[Drawing revision comparisons]

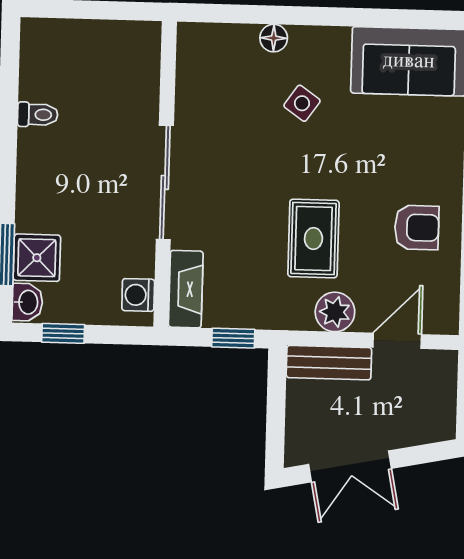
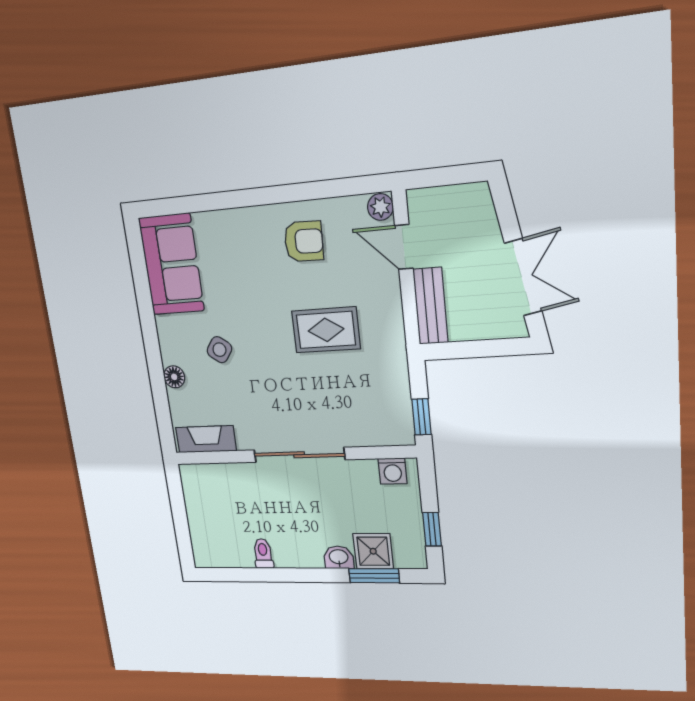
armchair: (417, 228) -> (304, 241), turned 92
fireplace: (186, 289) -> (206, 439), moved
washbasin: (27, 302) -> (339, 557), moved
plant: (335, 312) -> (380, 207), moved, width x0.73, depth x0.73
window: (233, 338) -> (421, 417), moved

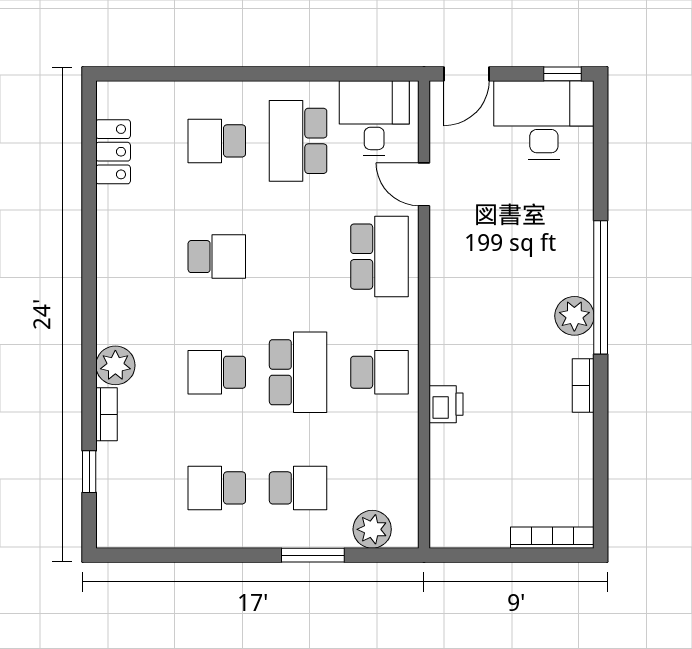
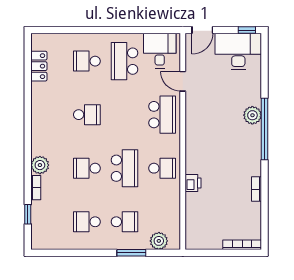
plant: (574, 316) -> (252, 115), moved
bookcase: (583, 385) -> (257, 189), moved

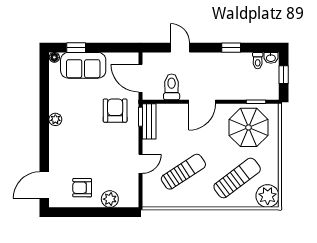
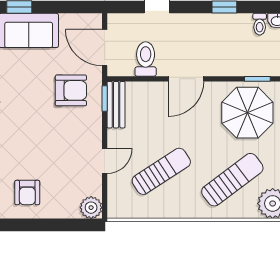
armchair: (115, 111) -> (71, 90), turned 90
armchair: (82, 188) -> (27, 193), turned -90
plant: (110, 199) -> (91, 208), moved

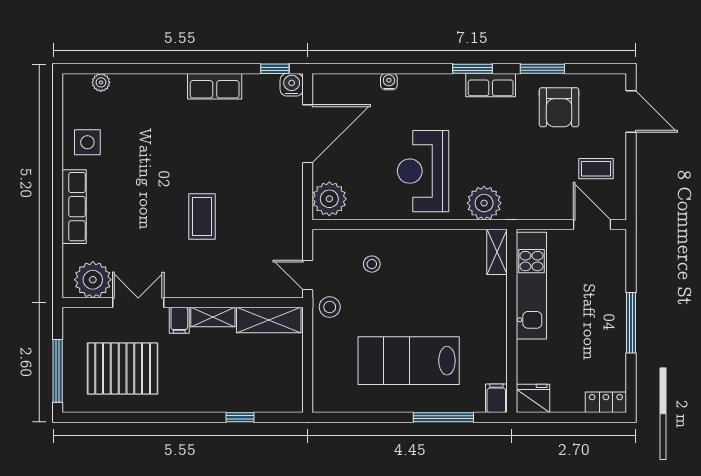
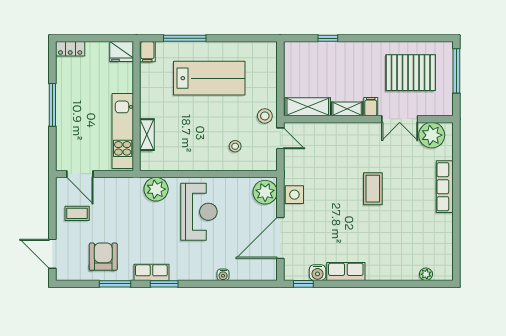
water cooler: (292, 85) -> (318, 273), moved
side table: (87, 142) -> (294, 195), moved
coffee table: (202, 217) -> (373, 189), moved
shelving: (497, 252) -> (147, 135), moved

**Exercise requirements**
Transcribe the entries above verbatim, omitting their pictures.

**Answer to this problem**
armchair: (417, 228) -> (304, 241), turned 92
fireplace: (186, 289) -> (206, 439), moved
washbasin: (27, 302) -> (339, 557), moved
plant: (335, 312) -> (380, 207), moved, width x0.73, depth x0.73
window: (233, 338) -> (421, 417), moved

plant: (574, 316) -> (252, 115), moved
bookcase: (583, 385) -> (257, 189), moved

armchair: (115, 111) -> (71, 90), turned 90
armchair: (82, 188) -> (27, 193), turned -90
plant: (110, 199) -> (91, 208), moved

water cooler: (292, 85) -> (318, 273), moved
side table: (87, 142) -> (294, 195), moved
coffee table: (202, 217) -> (373, 189), moved
shelving: (497, 252) -> (147, 135), moved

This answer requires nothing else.